YOUR OBJECTIVE
Write out, word for word, only the data from its first line to the line containing "(363, 524) = (323, 111): none".
*** Opening of PROVIDED ENTRIES ***
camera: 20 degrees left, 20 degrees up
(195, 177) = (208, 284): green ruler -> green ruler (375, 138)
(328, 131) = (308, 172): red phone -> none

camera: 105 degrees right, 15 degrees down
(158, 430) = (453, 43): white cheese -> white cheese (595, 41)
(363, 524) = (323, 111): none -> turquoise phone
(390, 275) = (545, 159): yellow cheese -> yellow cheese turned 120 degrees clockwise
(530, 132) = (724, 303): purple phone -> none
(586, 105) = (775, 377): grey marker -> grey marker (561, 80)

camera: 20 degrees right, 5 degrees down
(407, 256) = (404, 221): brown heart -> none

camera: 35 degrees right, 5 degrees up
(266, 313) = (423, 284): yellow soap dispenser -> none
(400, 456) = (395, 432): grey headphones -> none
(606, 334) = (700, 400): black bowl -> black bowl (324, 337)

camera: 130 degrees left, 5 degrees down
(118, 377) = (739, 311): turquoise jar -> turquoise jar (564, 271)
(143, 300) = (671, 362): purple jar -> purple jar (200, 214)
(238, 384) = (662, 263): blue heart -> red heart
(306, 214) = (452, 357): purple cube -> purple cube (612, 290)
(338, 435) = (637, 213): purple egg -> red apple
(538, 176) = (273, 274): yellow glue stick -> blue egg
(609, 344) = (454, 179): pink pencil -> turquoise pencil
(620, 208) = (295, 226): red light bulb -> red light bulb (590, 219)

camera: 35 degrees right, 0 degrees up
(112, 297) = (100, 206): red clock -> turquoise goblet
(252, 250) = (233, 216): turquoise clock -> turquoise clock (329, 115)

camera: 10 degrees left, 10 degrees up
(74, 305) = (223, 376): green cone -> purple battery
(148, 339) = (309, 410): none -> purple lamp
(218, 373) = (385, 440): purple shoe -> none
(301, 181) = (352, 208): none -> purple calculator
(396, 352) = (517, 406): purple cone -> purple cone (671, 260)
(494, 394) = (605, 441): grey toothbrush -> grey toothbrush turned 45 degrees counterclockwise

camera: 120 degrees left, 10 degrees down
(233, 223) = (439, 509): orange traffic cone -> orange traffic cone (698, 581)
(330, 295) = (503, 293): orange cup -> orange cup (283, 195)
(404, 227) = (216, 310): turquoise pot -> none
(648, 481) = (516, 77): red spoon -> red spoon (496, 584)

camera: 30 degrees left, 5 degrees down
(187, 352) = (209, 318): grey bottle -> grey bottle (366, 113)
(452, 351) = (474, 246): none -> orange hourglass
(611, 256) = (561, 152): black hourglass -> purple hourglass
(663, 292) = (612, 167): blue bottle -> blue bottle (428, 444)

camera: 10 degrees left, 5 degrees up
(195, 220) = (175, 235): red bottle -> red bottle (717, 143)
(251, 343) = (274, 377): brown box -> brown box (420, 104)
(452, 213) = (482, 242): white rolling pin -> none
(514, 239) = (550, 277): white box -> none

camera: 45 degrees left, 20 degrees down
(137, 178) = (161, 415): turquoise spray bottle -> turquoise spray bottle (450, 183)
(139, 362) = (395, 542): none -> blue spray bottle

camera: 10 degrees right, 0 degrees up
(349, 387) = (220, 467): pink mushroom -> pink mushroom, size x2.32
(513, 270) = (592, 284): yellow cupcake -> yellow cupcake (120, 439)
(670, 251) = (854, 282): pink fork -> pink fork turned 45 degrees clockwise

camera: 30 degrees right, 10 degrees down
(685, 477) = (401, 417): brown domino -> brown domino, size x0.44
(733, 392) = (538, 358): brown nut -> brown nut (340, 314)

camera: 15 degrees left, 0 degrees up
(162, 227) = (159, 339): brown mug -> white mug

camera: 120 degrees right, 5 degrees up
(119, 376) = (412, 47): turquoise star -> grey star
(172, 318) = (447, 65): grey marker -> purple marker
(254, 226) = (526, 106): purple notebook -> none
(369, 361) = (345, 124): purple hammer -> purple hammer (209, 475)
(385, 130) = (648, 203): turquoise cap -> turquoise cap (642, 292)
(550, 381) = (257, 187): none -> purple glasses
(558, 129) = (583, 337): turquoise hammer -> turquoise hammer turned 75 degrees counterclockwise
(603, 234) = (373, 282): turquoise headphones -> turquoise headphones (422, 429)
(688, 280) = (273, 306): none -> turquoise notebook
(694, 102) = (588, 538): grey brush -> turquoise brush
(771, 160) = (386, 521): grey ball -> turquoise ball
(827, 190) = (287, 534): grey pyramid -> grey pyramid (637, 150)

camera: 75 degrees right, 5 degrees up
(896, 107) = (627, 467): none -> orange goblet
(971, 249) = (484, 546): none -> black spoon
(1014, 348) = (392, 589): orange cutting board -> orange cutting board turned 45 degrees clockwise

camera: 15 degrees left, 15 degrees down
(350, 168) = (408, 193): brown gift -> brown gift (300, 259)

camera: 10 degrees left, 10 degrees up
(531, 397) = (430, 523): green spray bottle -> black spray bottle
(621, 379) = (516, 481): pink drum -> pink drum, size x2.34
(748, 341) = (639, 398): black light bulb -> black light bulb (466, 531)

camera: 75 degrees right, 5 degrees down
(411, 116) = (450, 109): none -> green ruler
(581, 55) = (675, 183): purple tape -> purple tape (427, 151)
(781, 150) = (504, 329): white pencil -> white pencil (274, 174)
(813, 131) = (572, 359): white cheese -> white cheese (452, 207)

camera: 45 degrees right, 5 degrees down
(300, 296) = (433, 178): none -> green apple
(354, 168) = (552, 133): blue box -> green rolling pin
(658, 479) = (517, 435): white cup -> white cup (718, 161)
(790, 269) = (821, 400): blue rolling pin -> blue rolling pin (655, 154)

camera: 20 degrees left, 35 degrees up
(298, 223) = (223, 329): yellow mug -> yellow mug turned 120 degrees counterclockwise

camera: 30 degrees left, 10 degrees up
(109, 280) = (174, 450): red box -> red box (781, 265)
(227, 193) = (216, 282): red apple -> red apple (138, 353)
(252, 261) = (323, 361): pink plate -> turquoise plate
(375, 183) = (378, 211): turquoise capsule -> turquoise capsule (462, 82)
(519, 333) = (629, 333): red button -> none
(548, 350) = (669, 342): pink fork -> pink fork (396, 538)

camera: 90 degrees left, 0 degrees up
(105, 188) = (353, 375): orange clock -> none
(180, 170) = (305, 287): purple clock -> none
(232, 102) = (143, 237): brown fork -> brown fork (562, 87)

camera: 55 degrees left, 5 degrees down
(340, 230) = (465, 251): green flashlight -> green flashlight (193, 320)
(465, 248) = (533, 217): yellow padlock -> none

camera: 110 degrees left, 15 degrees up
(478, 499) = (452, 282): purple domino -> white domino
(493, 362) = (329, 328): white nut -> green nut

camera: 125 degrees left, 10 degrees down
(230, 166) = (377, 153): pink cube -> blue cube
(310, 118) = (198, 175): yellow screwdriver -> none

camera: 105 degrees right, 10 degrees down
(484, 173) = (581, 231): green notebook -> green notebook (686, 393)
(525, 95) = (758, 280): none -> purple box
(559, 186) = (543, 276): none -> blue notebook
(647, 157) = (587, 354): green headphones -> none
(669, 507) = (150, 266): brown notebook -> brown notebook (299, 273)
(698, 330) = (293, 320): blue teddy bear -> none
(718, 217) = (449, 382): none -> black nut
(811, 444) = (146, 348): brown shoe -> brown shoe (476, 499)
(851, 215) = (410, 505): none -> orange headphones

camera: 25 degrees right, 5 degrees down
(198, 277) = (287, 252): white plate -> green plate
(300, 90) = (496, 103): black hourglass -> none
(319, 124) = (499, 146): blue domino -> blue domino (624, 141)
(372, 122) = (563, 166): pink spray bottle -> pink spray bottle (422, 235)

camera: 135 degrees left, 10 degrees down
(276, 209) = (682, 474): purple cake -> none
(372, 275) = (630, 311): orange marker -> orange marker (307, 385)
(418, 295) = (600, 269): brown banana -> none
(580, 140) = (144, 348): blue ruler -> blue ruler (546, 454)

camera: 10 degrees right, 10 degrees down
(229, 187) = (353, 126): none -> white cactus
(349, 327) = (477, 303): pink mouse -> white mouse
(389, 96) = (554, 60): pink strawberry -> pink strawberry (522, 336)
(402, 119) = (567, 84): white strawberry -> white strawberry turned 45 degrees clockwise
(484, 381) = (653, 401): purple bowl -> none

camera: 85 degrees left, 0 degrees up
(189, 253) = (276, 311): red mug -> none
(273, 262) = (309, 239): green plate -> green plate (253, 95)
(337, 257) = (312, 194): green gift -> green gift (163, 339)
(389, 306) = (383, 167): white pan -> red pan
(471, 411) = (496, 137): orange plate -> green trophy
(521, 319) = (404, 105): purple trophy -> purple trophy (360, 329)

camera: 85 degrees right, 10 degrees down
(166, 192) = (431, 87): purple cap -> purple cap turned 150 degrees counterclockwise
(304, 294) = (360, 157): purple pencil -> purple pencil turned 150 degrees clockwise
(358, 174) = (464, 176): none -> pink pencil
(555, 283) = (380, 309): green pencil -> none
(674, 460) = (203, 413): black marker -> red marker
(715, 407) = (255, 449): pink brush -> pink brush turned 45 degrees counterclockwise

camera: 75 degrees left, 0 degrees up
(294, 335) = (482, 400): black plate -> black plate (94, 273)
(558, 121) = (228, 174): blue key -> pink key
*** Close of PROVIDED ENTRIES ***
SOLUTION
camera: 20 degrees left, 20 degrees up
(195, 177) = (208, 284): green ruler -> green ruler (375, 138)
(328, 131) = (308, 172): red phone -> none

camera: 105 degrees right, 15 degrees down
(158, 430) = (453, 43): white cheese -> white cheese (595, 41)
(363, 524) = (323, 111): none -> turquoise phone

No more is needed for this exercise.